:: What is required ::
Give only the number of lines in the records below that contain the word "bottle".
*** Records shown ***
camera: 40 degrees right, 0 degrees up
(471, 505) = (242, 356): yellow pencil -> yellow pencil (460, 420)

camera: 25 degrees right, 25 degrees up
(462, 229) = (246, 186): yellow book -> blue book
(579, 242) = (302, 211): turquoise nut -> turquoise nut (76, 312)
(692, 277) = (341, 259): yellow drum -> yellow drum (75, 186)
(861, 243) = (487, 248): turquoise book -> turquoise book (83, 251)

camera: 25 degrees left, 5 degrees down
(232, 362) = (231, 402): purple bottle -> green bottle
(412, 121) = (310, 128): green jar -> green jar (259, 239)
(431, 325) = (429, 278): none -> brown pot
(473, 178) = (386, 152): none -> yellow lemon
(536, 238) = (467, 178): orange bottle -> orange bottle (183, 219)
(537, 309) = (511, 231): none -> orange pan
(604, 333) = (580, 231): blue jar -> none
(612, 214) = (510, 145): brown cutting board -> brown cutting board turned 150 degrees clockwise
*** End of Records shown ***
:: Expected output ::
2